====== Dataset records

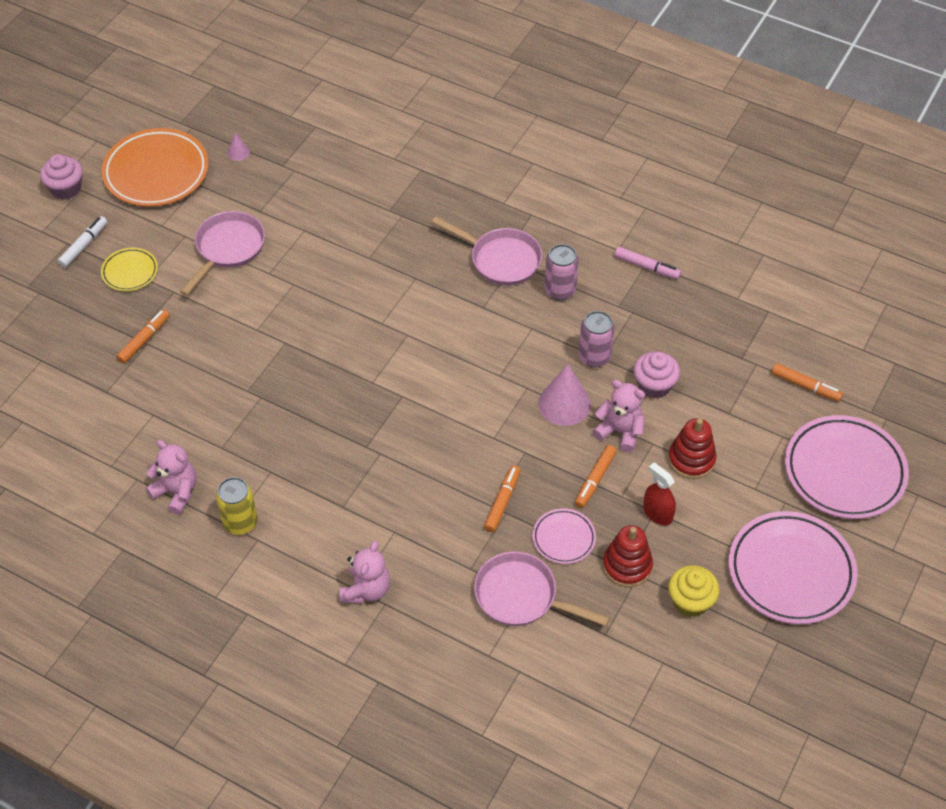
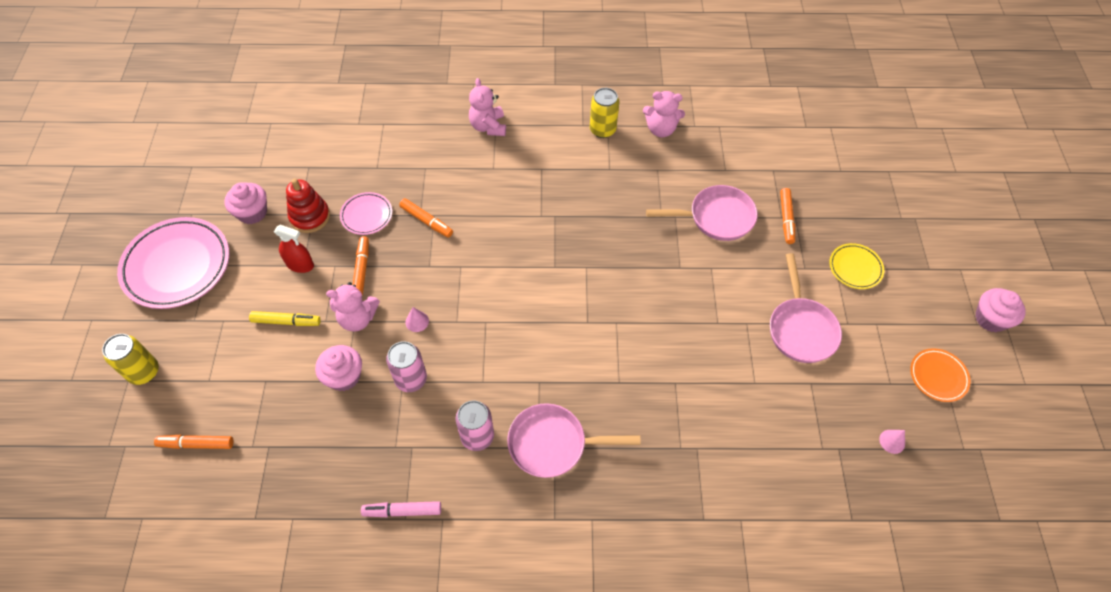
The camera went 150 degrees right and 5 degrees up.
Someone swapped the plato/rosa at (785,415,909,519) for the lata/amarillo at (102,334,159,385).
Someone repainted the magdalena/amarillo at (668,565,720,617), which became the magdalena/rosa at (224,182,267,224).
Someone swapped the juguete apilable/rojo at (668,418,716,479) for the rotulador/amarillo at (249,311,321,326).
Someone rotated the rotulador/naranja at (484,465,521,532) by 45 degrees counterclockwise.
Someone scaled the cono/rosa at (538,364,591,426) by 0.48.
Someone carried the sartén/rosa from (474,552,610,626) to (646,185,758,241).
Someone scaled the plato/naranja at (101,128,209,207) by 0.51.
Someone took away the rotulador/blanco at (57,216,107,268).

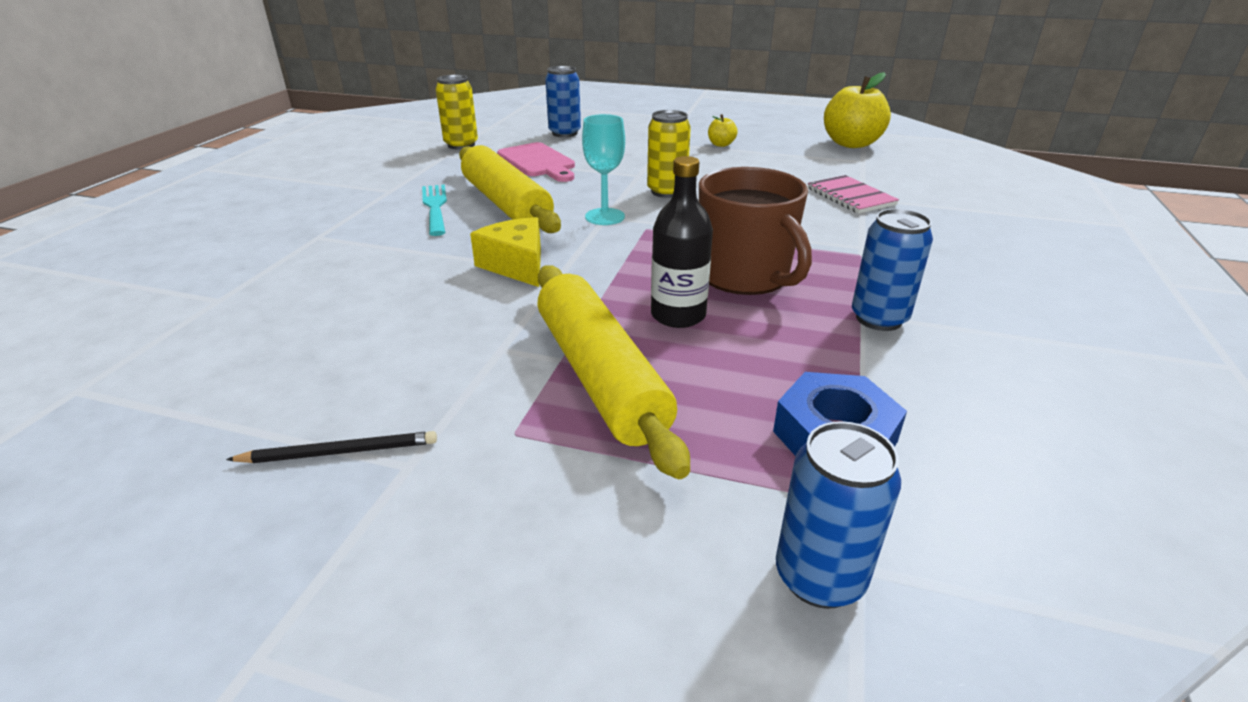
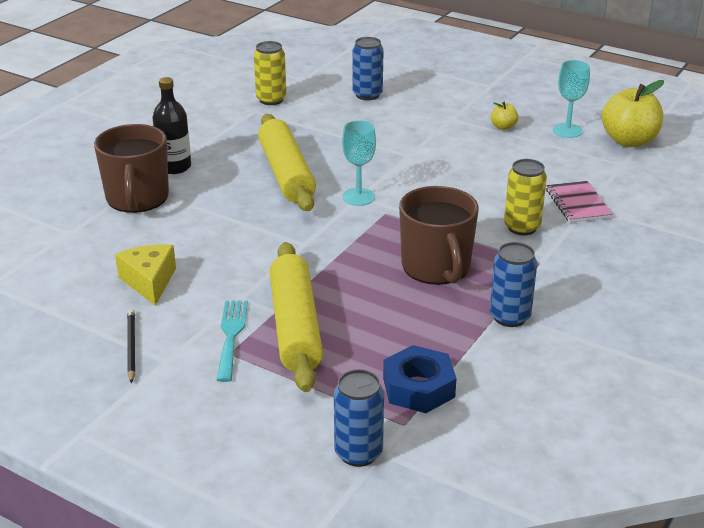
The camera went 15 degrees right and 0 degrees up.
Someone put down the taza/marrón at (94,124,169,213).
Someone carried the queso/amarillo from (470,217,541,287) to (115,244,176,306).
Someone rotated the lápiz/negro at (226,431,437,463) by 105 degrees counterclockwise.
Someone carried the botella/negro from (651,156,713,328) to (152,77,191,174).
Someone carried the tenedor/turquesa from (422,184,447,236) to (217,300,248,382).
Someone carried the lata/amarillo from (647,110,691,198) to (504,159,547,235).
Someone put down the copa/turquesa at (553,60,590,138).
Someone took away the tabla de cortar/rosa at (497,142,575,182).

============

-- Task directions --
Print every entry word for word; omit the pictures.

-- Solution for this task --
The camera went 150 degrees right and 5 degrees up.
Someone swapped the plato/rosa at (785,415,909,519) for the lata/amarillo at (102,334,159,385).
Someone repainted the magdalena/amarillo at (668,565,720,617), which became the magdalena/rosa at (224,182,267,224).
Someone swapped the juguete apilable/rojo at (668,418,716,479) for the rotulador/amarillo at (249,311,321,326).
Someone rotated the rotulador/naranja at (484,465,521,532) by 45 degrees counterclockwise.
Someone scaled the cono/rosa at (538,364,591,426) by 0.48.
Someone carried the sartén/rosa from (474,552,610,626) to (646,185,758,241).
Someone scaled the plato/naranja at (101,128,209,207) by 0.51.
Someone took away the rotulador/blanco at (57,216,107,268).

The camera went 15 degrees right and 0 degrees up.
Someone put down the taza/marrón at (94,124,169,213).
Someone carried the queso/amarillo from (470,217,541,287) to (115,244,176,306).
Someone rotated the lápiz/negro at (226,431,437,463) by 105 degrees counterclockwise.
Someone carried the botella/negro from (651,156,713,328) to (152,77,191,174).
Someone carried the tenedor/turquesa from (422,184,447,236) to (217,300,248,382).
Someone carried the lata/amarillo from (647,110,691,198) to (504,159,547,235).
Someone put down the copa/turquesa at (553,60,590,138).
Someone took away the tabla de cortar/rosa at (497,142,575,182).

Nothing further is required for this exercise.